## Activity
Exactly as given, restate each record that follows.

--

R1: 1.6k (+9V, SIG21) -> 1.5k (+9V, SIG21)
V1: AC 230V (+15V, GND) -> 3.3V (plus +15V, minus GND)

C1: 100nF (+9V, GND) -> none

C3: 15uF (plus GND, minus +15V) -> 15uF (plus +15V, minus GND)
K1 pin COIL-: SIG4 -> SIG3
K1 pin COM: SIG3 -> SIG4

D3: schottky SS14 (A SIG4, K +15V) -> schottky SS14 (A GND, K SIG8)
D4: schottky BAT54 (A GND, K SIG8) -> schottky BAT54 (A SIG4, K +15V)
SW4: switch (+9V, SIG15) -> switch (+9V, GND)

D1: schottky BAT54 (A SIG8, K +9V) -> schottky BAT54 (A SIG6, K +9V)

--

## Result of the task
R1: 1.6k (+9V, SIG21) -> 1.5k (+9V, SIG21)
V1: AC 230V (+15V, GND) -> 3.3V (plus +15V, minus GND)

C1: 100nF (+9V, GND) -> none

C3: 15uF (plus GND, minus +15V) -> 15uF (plus +15V, minus GND)
K1 pin COIL-: SIG4 -> SIG3
K1 pin COM: SIG3 -> SIG4

D3: schottky SS14 (A SIG4, K +15V) -> schottky SS14 (A GND, K SIG8)
D4: schottky BAT54 (A GND, K SIG8) -> schottky BAT54 (A SIG4, K +15V)
SW4: switch (+9V, SIG15) -> switch (+9V, GND)

D1: schottky BAT54 (A SIG8, K +9V) -> schottky BAT54 (A SIG6, K +9V)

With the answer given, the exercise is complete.